* AIM OF THE EXERCISE
Search the data for the string "cake" and copy each line in which it appears.
Start of THE RECORDS
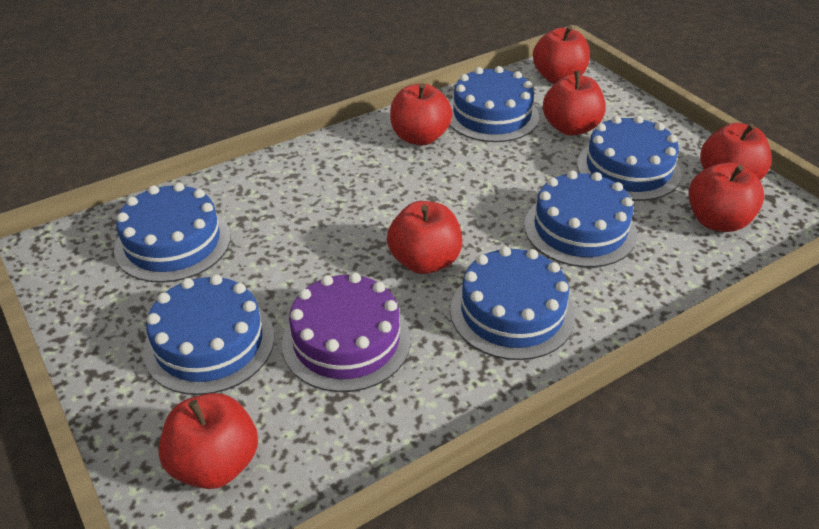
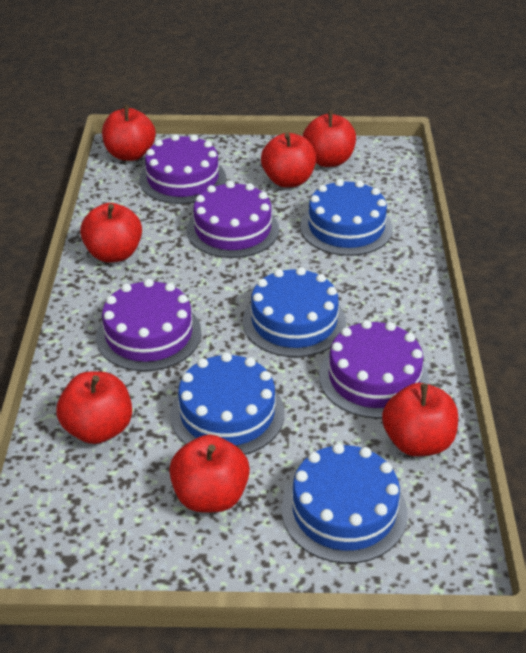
blue cake: 6 -> 4
purple cake: 1 -> 4

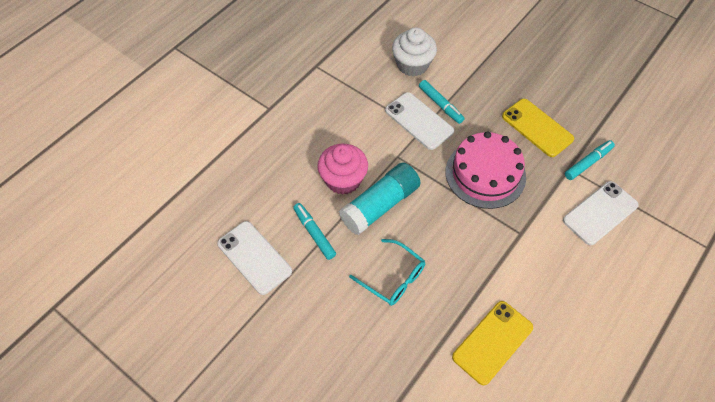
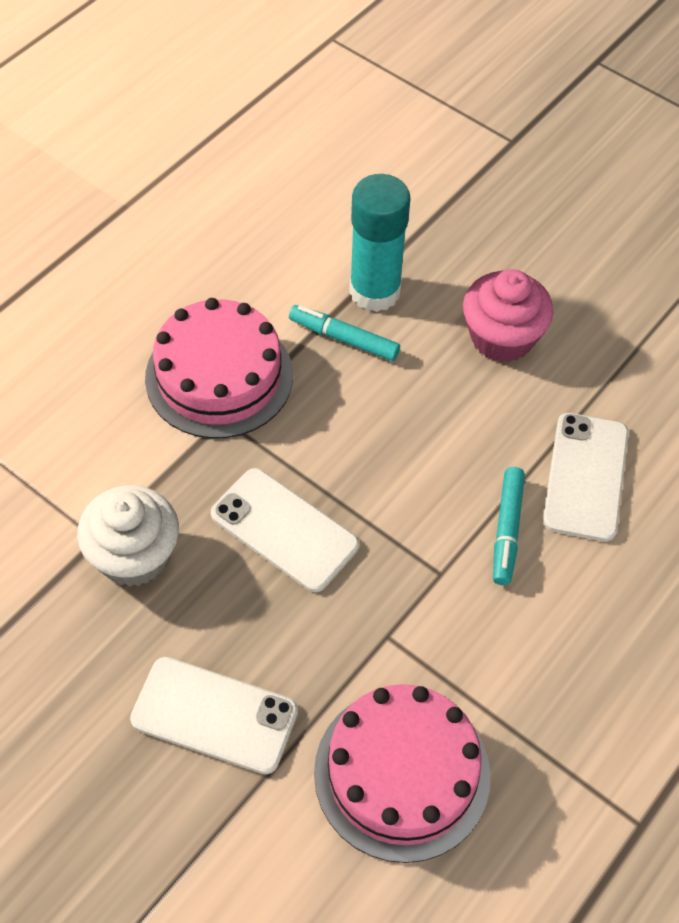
pink cake: 1 -> 2
turquoise glasses: 1 -> 0
turquoise marker: 3 -> 2
yellow phone: 2 -> 0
End of THE RECORDS
* SOLUTION FOR THIS PROBLEM
blue cake: 6 -> 4
purple cake: 1 -> 4
pink cake: 1 -> 2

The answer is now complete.